● **Instructions to follow**
For every line of the records below that holds "minus", add one. Give only the final total.

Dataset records

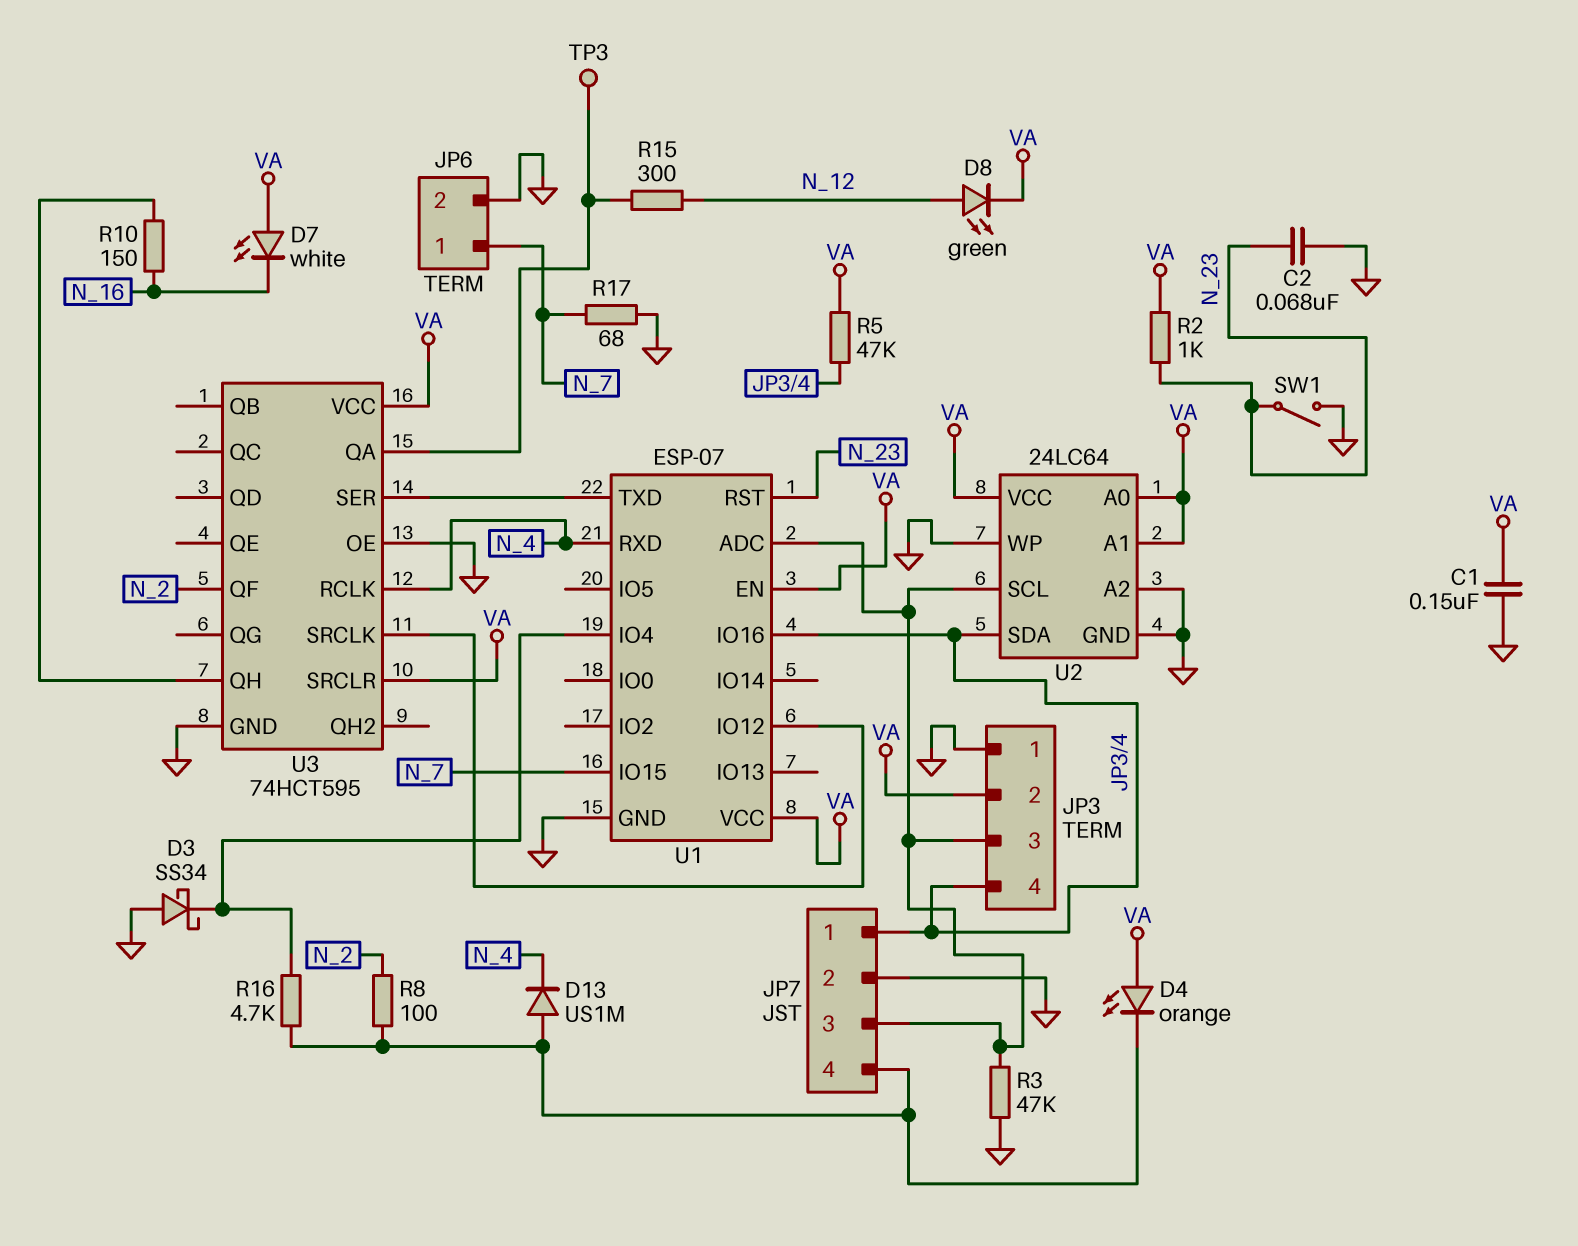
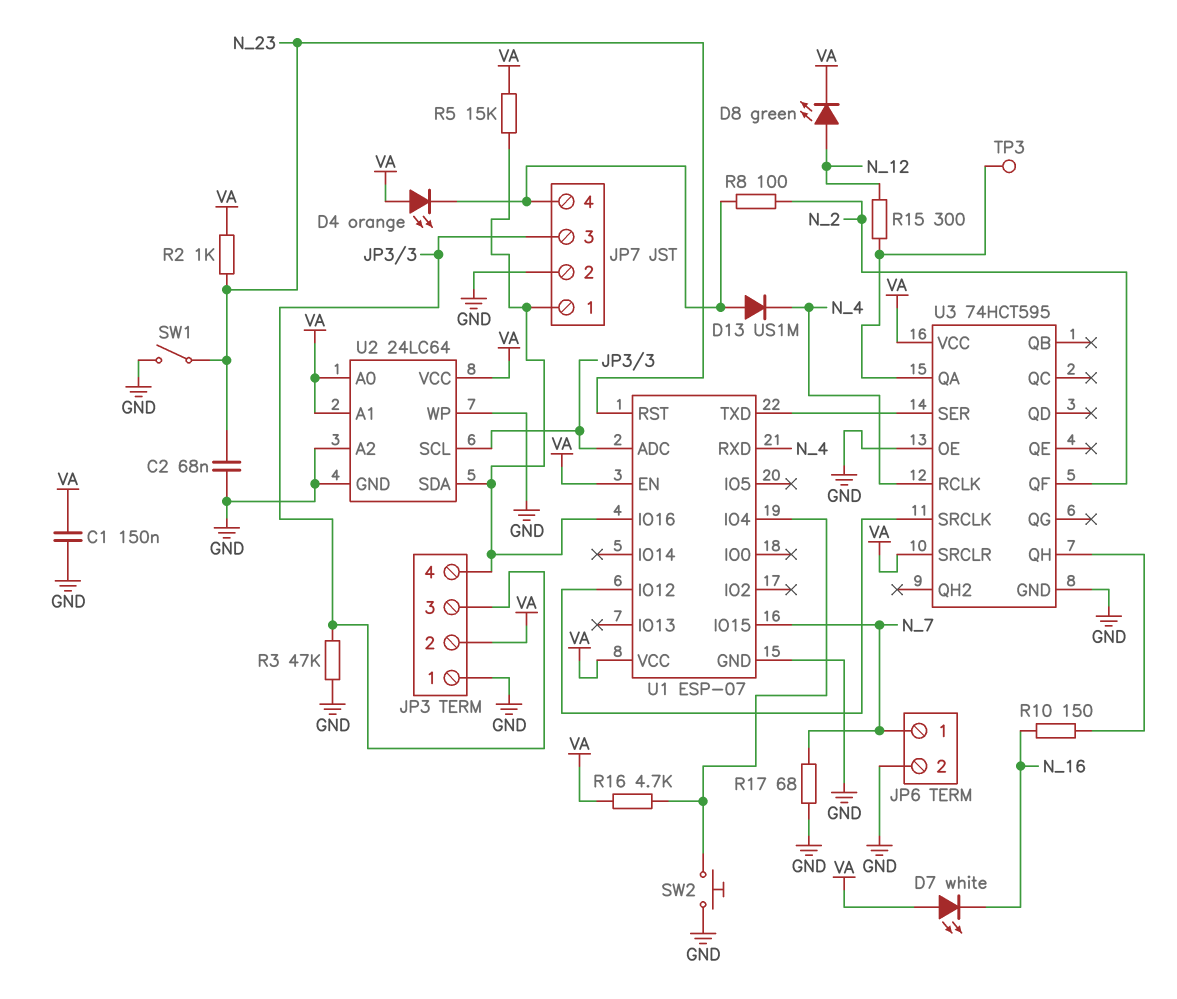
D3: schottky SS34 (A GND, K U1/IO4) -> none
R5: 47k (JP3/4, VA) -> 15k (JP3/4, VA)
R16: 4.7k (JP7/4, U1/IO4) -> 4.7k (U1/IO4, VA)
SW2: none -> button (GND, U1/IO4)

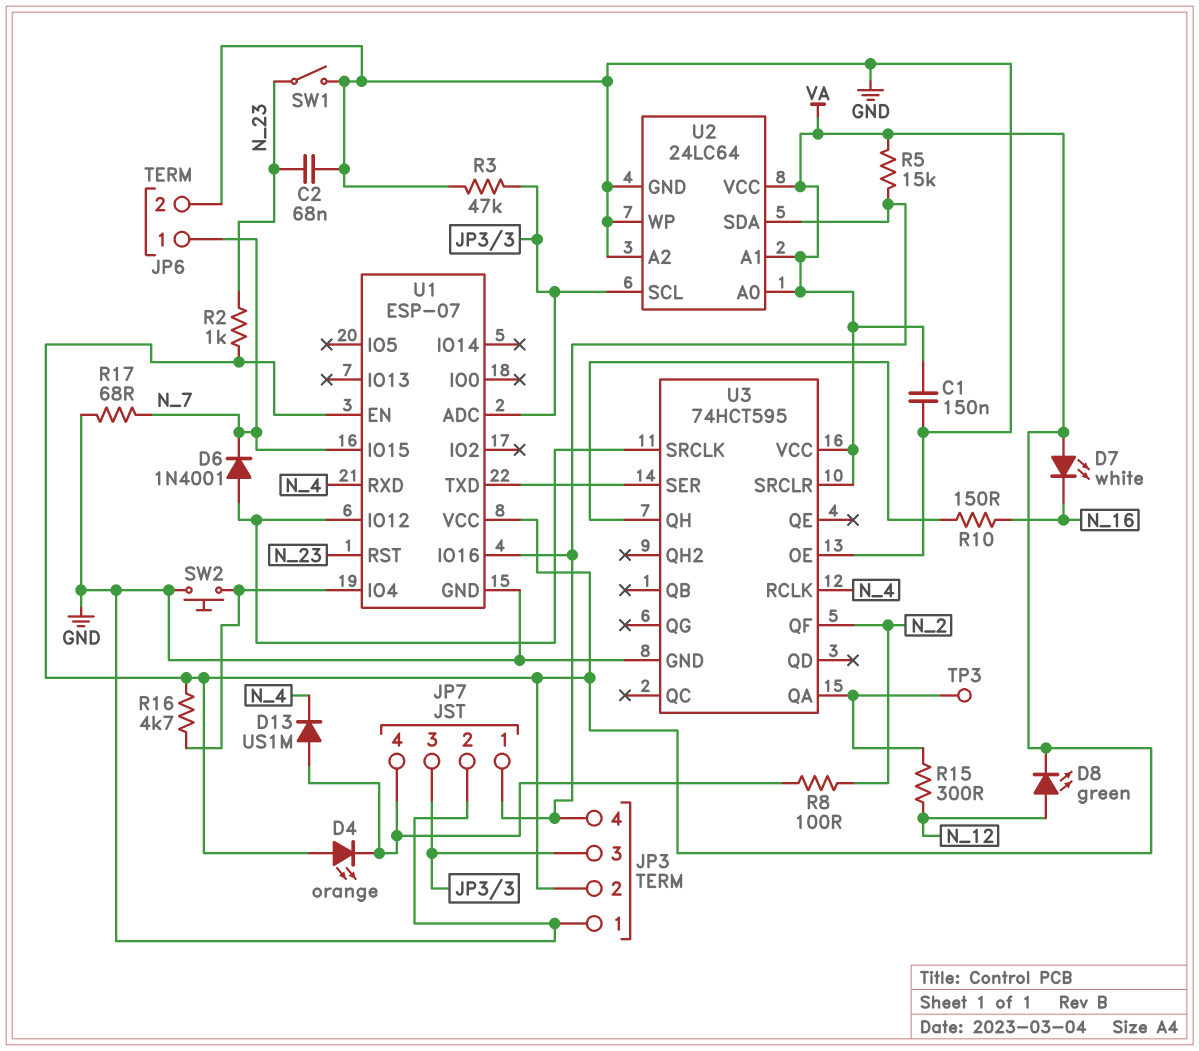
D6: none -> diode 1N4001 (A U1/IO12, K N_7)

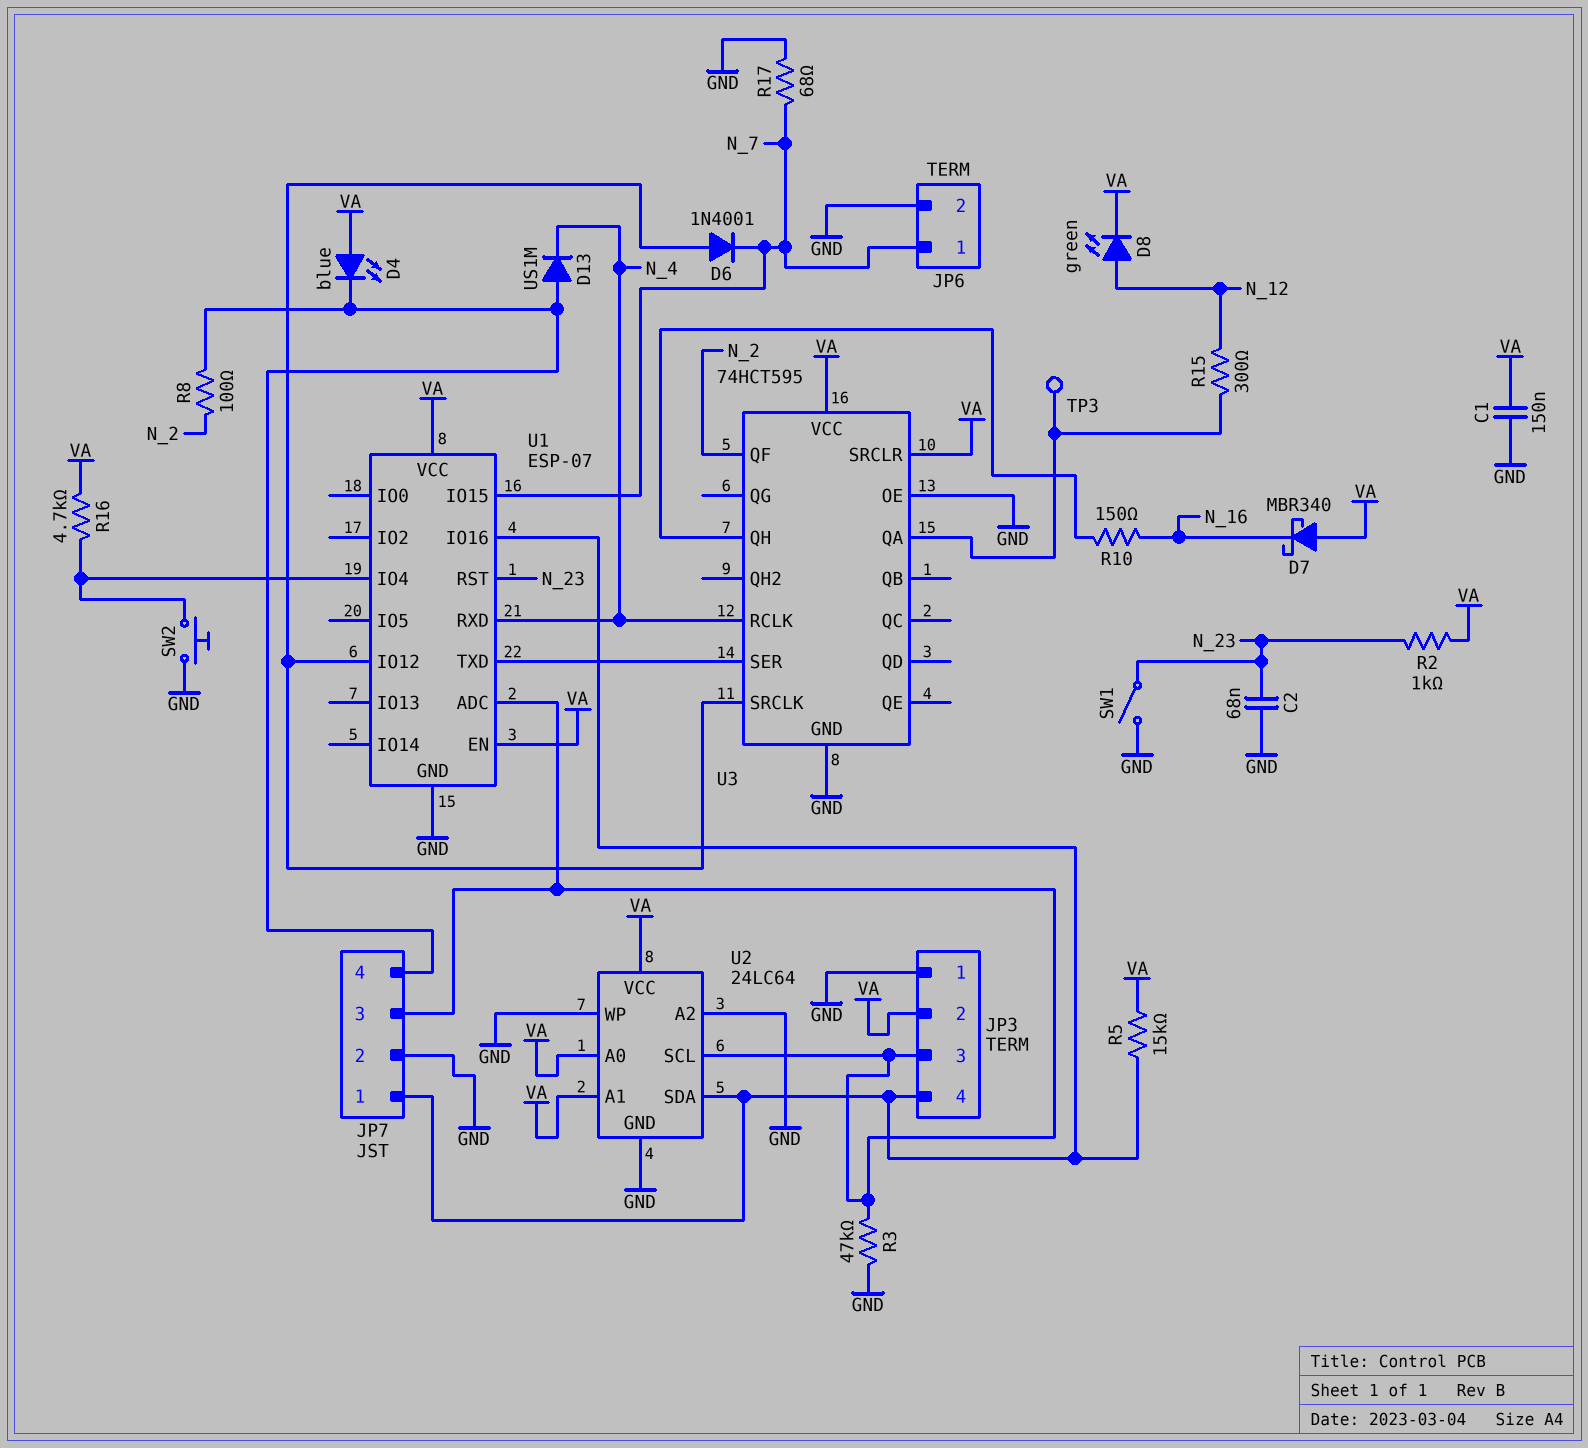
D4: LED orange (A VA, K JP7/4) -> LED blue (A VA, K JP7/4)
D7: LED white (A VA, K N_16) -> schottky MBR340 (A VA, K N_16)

==

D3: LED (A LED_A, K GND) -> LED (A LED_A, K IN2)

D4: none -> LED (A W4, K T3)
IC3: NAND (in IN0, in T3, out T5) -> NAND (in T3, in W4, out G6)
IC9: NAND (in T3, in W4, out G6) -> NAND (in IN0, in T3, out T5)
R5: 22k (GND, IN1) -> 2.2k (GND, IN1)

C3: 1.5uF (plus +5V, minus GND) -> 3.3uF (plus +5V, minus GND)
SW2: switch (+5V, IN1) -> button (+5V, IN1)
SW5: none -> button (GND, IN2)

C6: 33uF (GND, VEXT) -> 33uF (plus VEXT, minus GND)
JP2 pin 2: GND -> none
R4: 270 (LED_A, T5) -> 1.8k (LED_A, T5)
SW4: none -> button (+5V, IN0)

● **Result of the exercise**
2